WHAT IS EXPECTED ::
In the data below, the answer is the run of lines from the line containing "Read notice?: [1153,61,1502,233]" through the line containing "Badge Mailbox: [675,349,1036,603]", both included; print it exactly and nothing else.

RECORDS TO USE ::
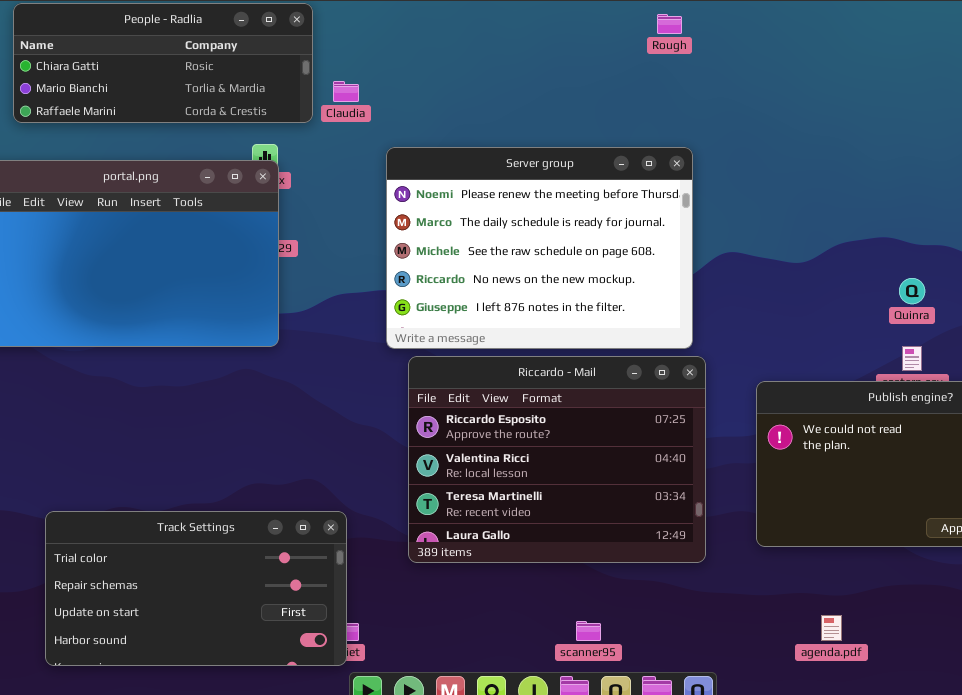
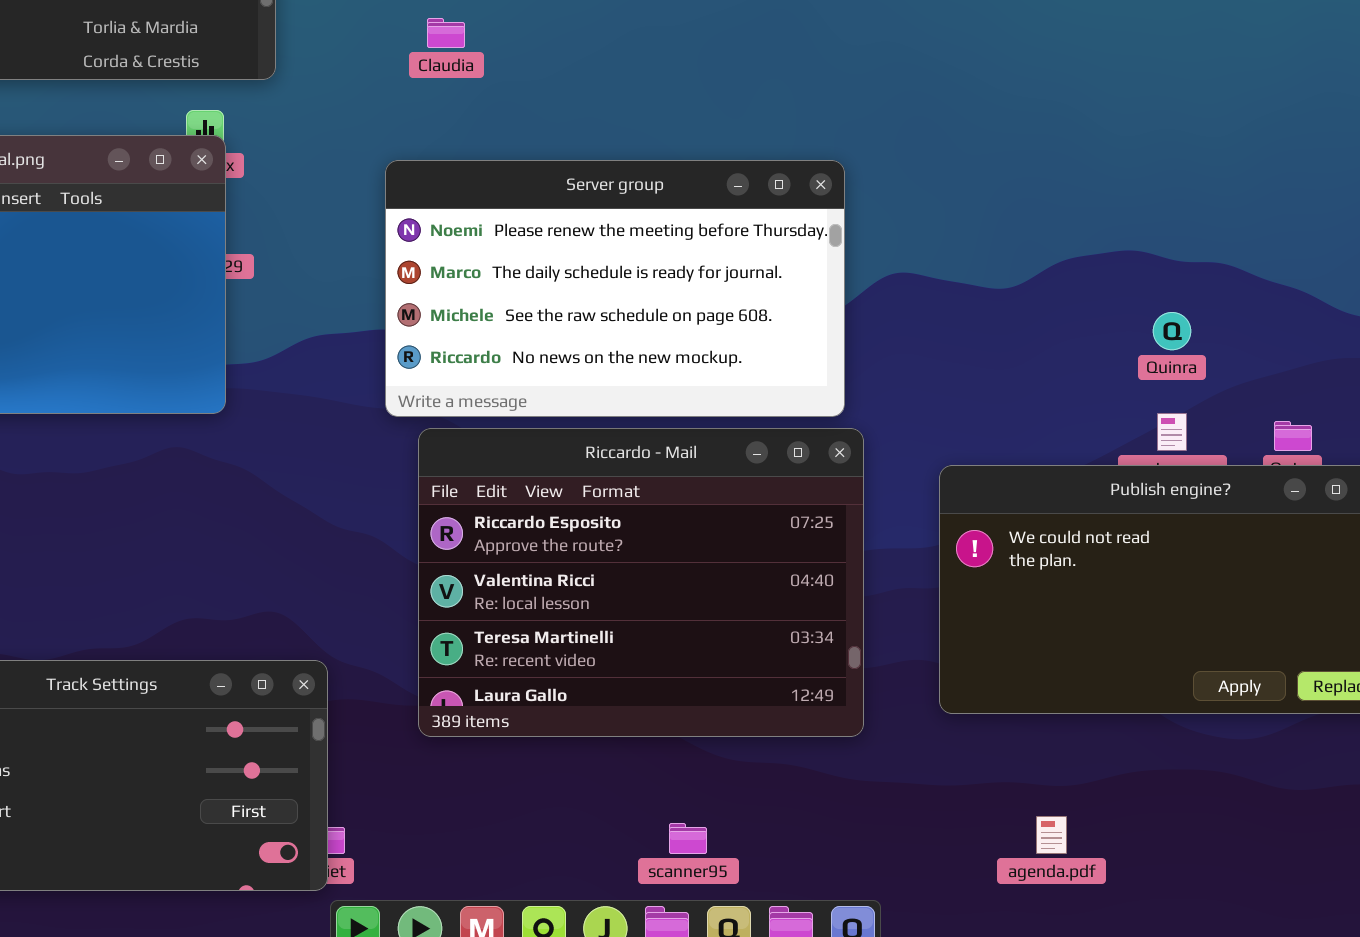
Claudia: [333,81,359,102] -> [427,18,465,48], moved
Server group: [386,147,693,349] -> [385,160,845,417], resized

---

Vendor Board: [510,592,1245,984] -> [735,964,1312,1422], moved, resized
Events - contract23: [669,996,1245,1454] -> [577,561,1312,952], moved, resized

...

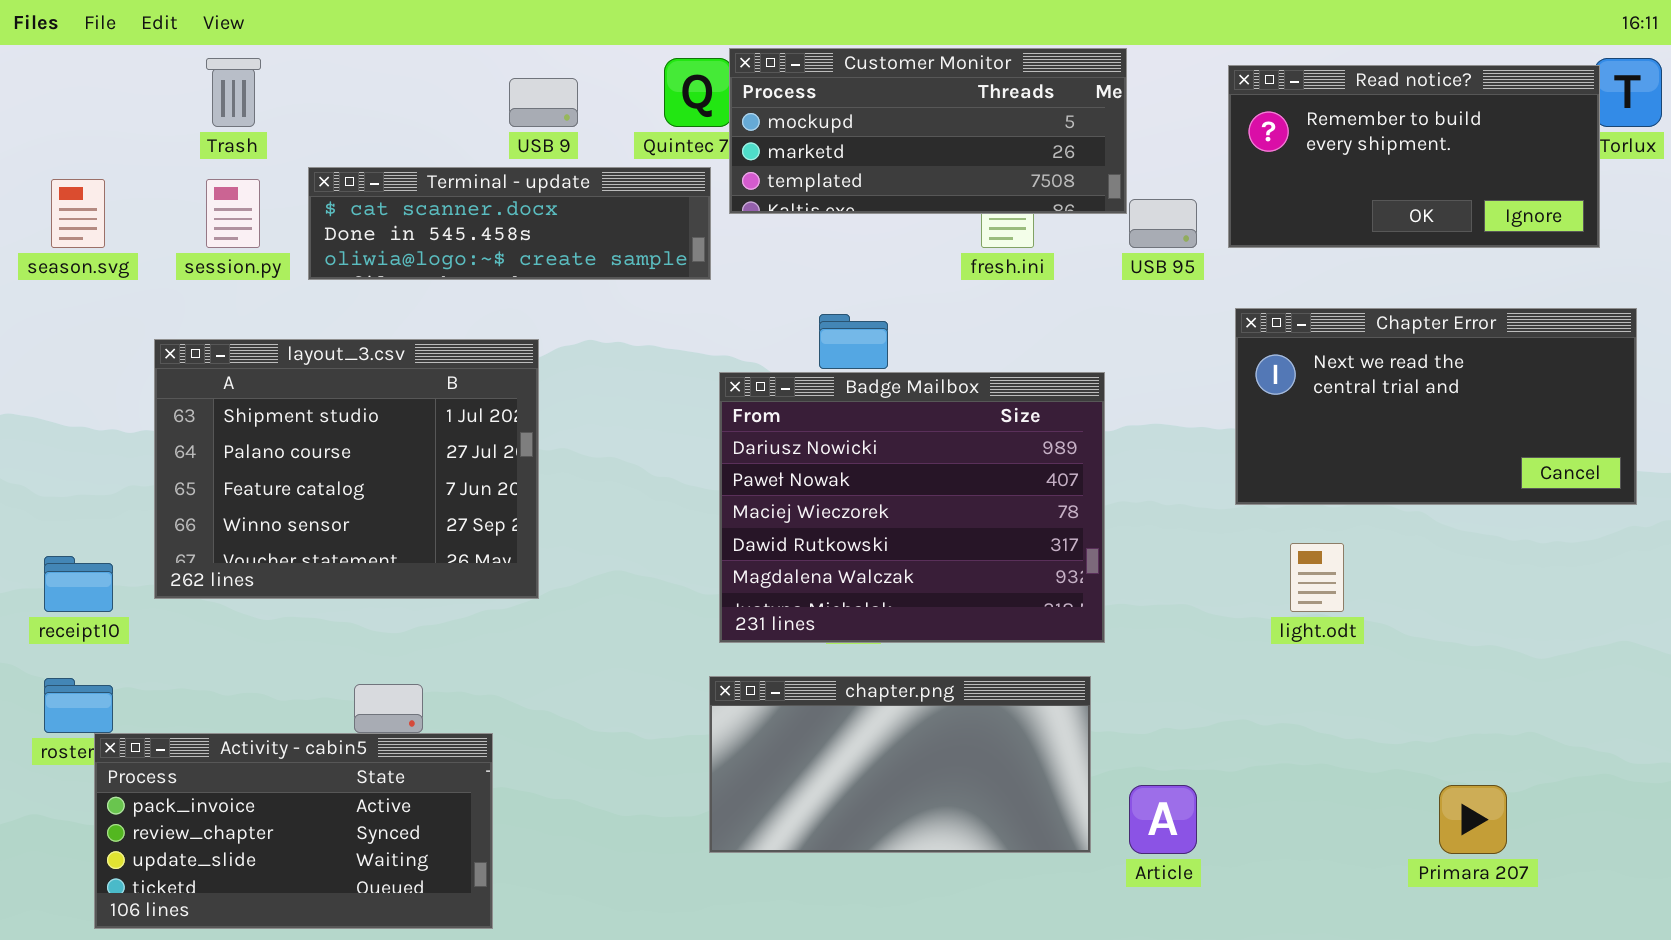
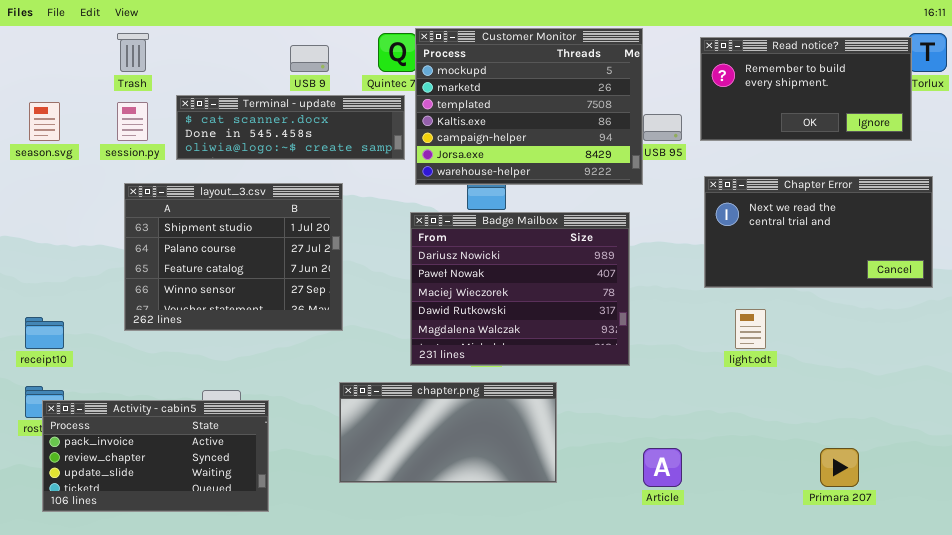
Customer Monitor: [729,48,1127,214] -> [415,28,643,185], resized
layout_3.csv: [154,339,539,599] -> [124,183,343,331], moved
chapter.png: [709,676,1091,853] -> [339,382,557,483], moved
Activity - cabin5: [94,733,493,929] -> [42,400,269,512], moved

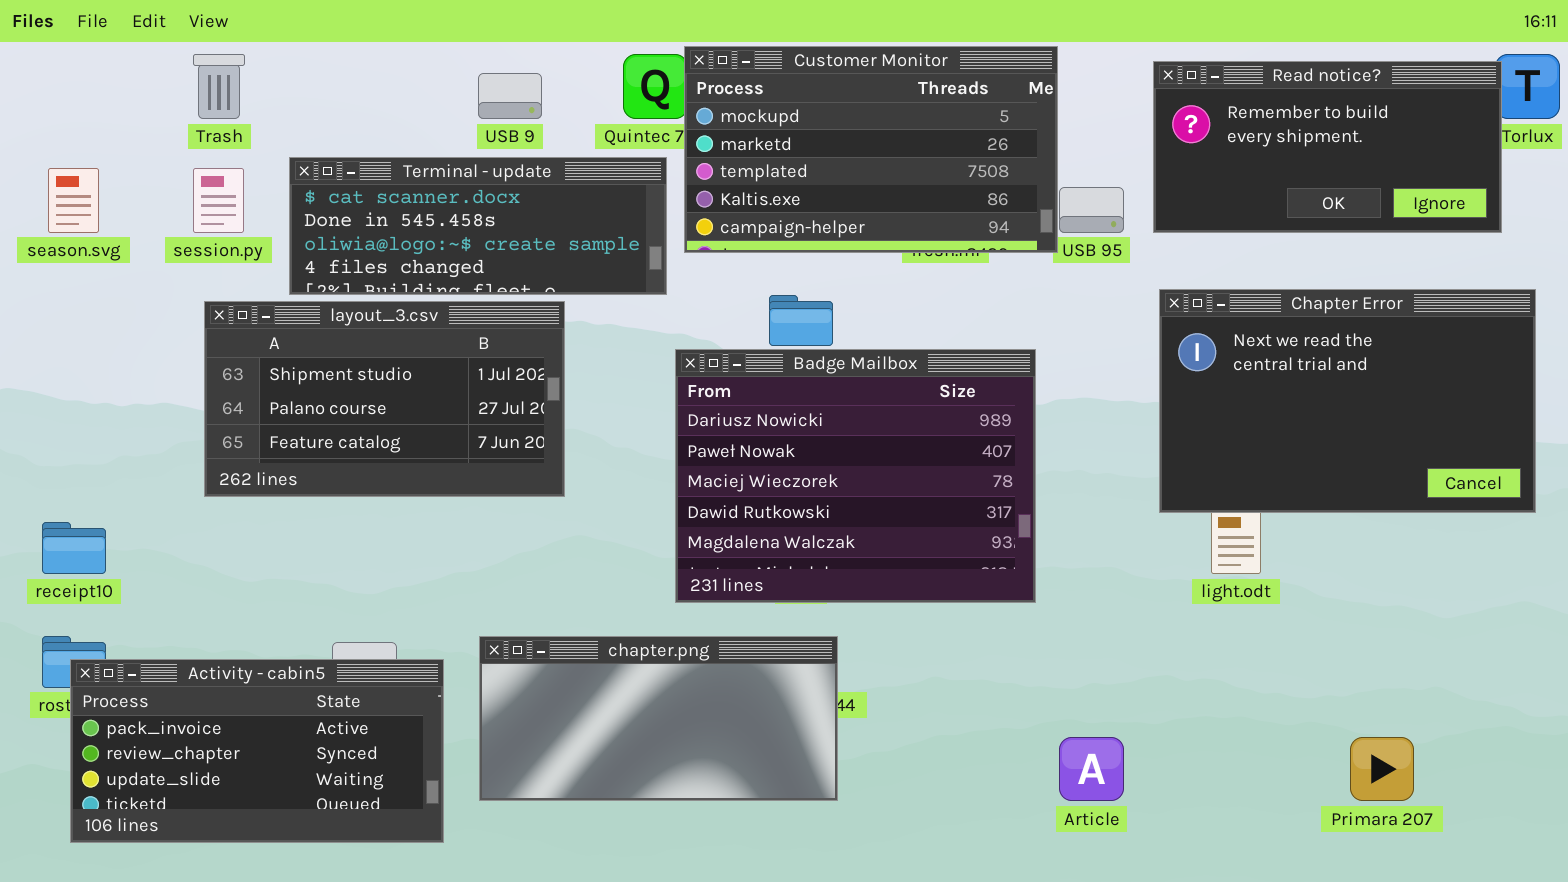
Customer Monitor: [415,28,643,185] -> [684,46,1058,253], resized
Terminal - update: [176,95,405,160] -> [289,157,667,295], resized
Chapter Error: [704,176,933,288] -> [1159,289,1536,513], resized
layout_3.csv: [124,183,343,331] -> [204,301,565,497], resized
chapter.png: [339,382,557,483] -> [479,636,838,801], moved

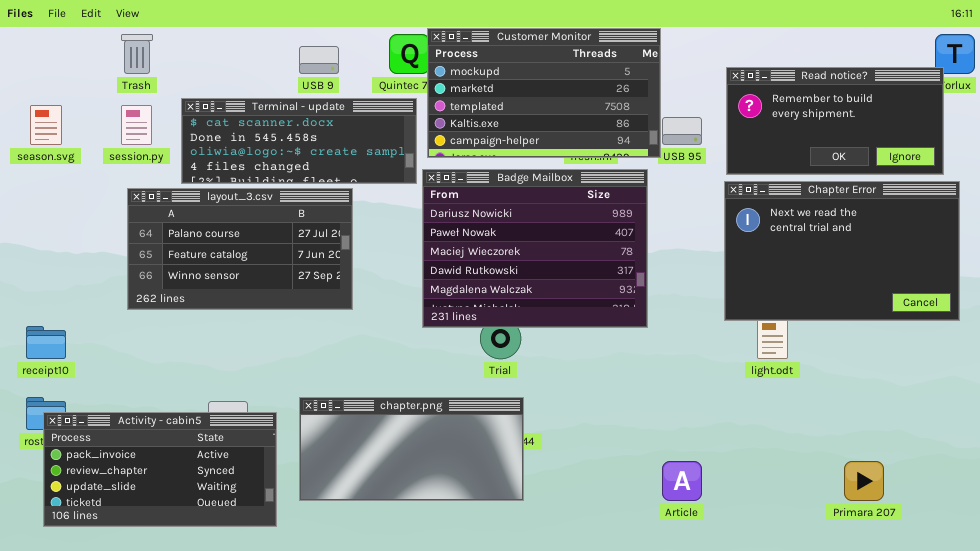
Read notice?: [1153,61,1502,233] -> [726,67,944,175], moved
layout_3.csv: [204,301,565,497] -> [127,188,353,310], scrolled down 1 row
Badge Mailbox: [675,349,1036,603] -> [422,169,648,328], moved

RESPONSE TO THIS TASK ::
Read notice?: [1153,61,1502,233] -> [726,67,944,175], moved
layout_3.csv: [204,301,565,497] -> [127,188,353,310], scrolled down 1 row
Badge Mailbox: [675,349,1036,603] -> [422,169,648,328], moved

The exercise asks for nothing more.